**WORK ITEM**. Please copy every line from the records below that contains the string "spryskiwacz".

**DATASET**.
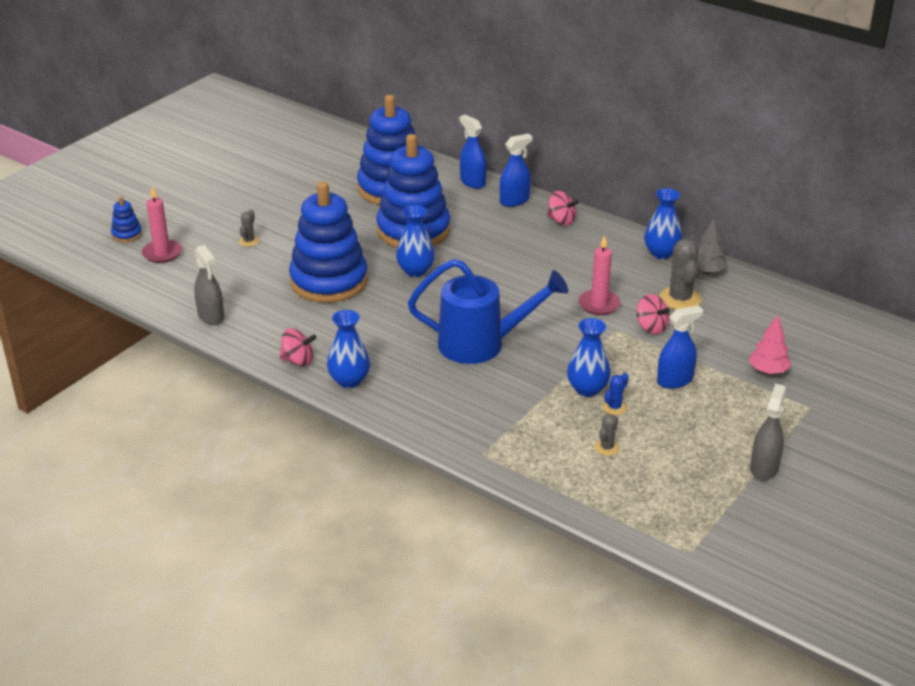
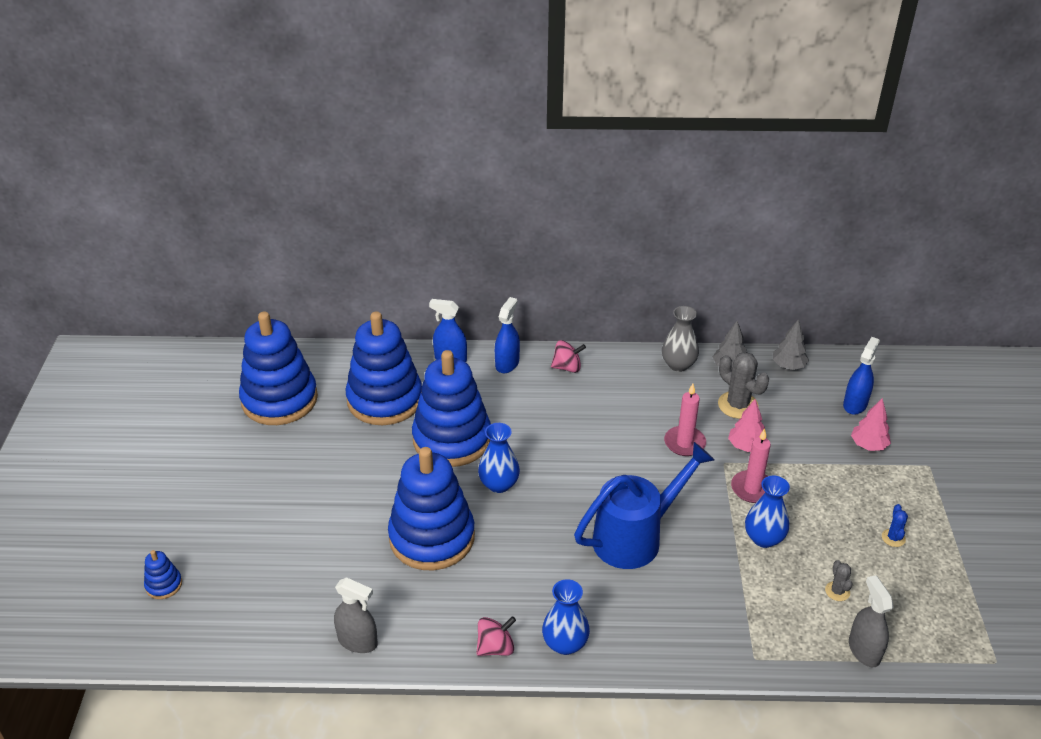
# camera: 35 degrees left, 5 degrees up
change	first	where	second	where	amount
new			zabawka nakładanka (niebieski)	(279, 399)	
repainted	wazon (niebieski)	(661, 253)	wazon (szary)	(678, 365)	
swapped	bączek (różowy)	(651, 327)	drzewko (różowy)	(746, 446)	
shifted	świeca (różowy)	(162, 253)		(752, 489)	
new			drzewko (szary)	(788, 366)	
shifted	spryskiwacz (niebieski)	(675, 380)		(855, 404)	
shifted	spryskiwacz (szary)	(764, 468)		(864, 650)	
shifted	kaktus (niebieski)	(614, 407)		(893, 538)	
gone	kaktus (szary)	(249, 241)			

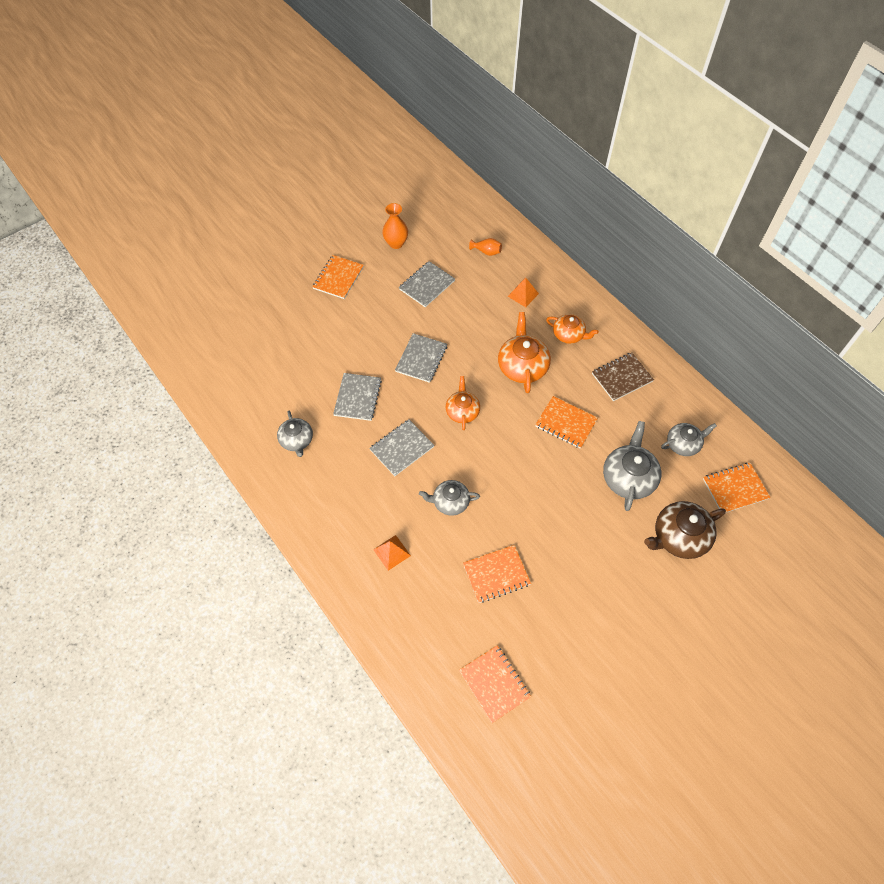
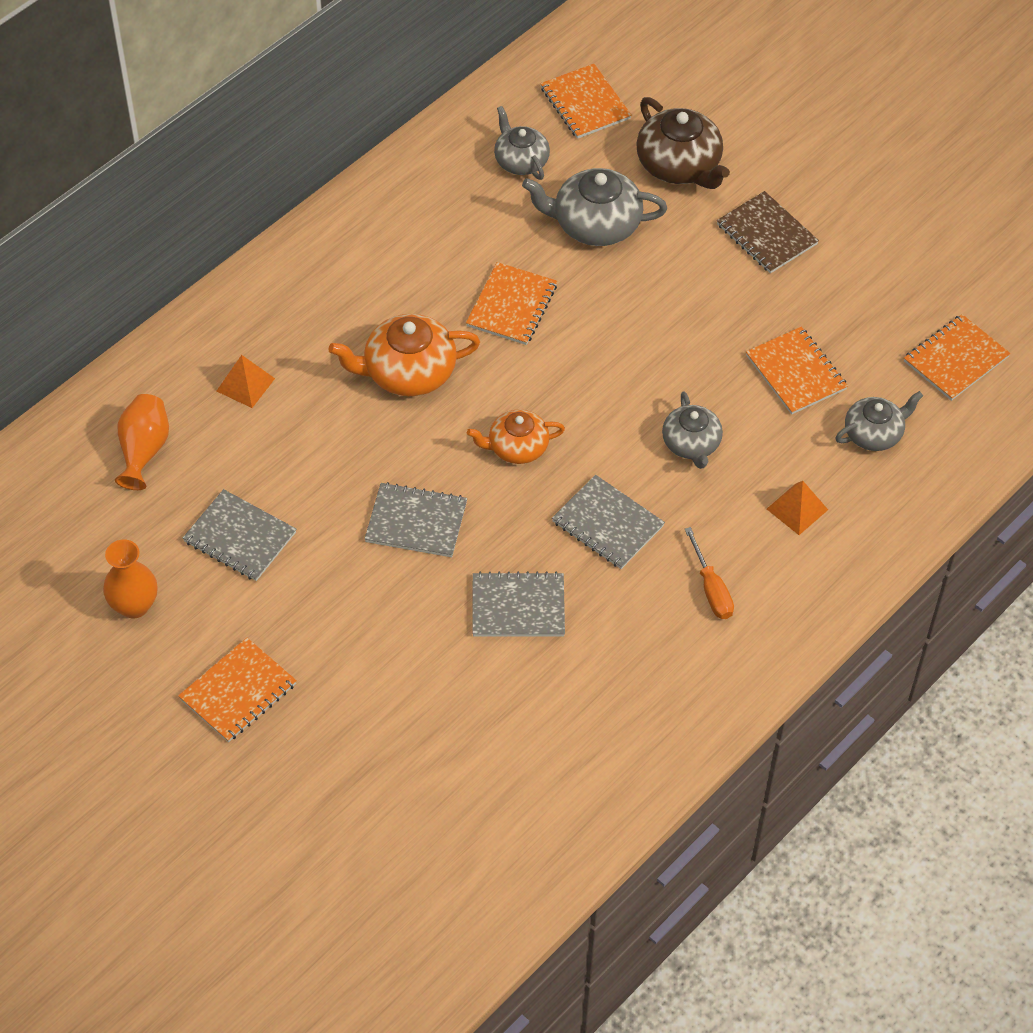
# camera: 100 degrees left, 5 degrees down
change	first	where	second	where	amount
scaled	wazon (pomarańczowy)	(486, 252)		(144, 450)	x1.51
rotated	zeszyt (pomarańczowy)	(338, 278)		(238, 692)	60 degrees counterclockwise
new			śrubokręt (pomarańczowy)	(711, 588)	
shifted	zeszyt (brązowy)	(622, 377)		(766, 234)	
shifted	imbryk (szary)	(297, 440)		(874, 433)	
gone	imbryk (pomarańczowy)	(569, 335)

**REPLY TO THE TASK**.
shifted	spryskiwacz (niebieski)	(675, 380)		(855, 404)	
shifted	spryskiwacz (szary)	(764, 468)		(864, 650)	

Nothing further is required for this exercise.